(Scene edit records)
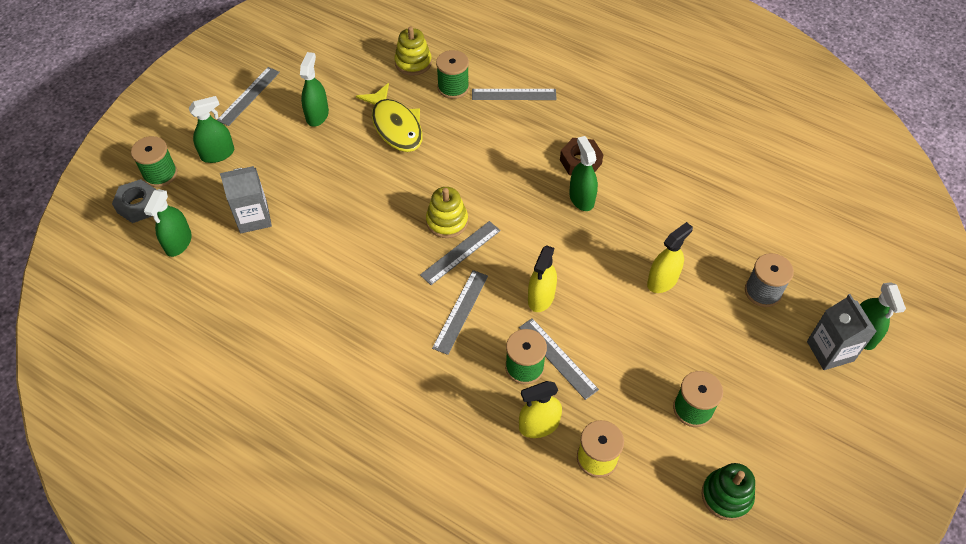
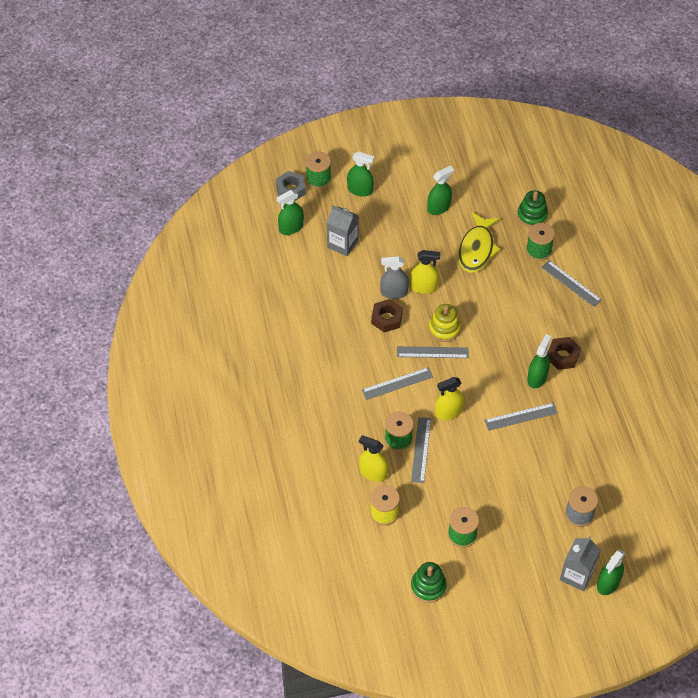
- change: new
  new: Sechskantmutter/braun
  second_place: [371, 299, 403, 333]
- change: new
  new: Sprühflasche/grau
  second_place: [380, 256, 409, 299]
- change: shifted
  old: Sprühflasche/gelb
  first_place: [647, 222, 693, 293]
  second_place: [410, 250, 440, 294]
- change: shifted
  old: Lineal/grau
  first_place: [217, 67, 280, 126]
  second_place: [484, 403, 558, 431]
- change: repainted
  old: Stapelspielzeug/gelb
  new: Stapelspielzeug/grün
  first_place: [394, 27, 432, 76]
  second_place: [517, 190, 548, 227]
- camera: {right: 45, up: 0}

** Task prompt **
Extract all lines from the data in which "gelb" is found.

** Written response **
  old: Sprühflasche/gelb
  old: Stapelspielzeug/gelb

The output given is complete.